### PROBLEM DESCRIPTION
Would you retype every line below without changing anything?

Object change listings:
--- --- ---

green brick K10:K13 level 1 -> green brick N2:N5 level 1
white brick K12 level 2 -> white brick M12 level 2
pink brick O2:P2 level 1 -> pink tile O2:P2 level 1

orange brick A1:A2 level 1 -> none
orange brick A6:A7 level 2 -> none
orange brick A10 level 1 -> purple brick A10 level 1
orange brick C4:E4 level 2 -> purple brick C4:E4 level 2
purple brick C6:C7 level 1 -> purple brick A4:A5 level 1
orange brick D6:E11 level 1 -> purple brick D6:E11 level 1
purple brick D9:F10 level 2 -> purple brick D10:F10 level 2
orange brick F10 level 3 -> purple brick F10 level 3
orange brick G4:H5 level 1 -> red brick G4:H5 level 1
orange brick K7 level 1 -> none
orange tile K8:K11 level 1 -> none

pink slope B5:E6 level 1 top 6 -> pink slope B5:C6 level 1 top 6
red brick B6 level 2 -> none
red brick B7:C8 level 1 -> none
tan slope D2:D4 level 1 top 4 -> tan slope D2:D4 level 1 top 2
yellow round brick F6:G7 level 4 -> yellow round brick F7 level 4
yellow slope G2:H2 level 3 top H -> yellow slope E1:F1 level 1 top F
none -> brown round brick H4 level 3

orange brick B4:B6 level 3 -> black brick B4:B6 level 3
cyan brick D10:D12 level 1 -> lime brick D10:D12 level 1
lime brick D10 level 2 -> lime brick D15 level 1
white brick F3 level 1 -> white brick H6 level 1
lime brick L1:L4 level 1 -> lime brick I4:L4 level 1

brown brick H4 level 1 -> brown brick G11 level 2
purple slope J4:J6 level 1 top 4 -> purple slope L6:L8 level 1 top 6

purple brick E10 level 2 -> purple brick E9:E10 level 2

--- --- ---

### REPLY TO THE EXERCISE
green brick K10:K13 level 1 -> green brick N2:N5 level 1
white brick K12 level 2 -> white brick M12 level 2
pink brick O2:P2 level 1 -> pink tile O2:P2 level 1

orange brick A1:A2 level 1 -> none
orange brick A6:A7 level 2 -> none
orange brick A10 level 1 -> purple brick A10 level 1
orange brick C4:E4 level 2 -> purple brick C4:E4 level 2
purple brick C6:C7 level 1 -> purple brick A4:A5 level 1
orange brick D6:E11 level 1 -> purple brick D6:E11 level 1
purple brick D9:F10 level 2 -> purple brick D10:F10 level 2
orange brick F10 level 3 -> purple brick F10 level 3
orange brick G4:H5 level 1 -> red brick G4:H5 level 1
orange brick K7 level 1 -> none
orange tile K8:K11 level 1 -> none

pink slope B5:E6 level 1 top 6 -> pink slope B5:C6 level 1 top 6
red brick B6 level 2 -> none
red brick B7:C8 level 1 -> none
tan slope D2:D4 level 1 top 4 -> tan slope D2:D4 level 1 top 2
yellow round brick F6:G7 level 4 -> yellow round brick F7 level 4
yellow slope G2:H2 level 3 top H -> yellow slope E1:F1 level 1 top F
none -> brown round brick H4 level 3

orange brick B4:B6 level 3 -> black brick B4:B6 level 3
cyan brick D10:D12 level 1 -> lime brick D10:D12 level 1
lime brick D10 level 2 -> lime brick D15 level 1
white brick F3 level 1 -> white brick H6 level 1
lime brick L1:L4 level 1 -> lime brick I4:L4 level 1

brown brick H4 level 1 -> brown brick G11 level 2
purple slope J4:J6 level 1 top 4 -> purple slope L6:L8 level 1 top 6

purple brick E10 level 2 -> purple brick E9:E10 level 2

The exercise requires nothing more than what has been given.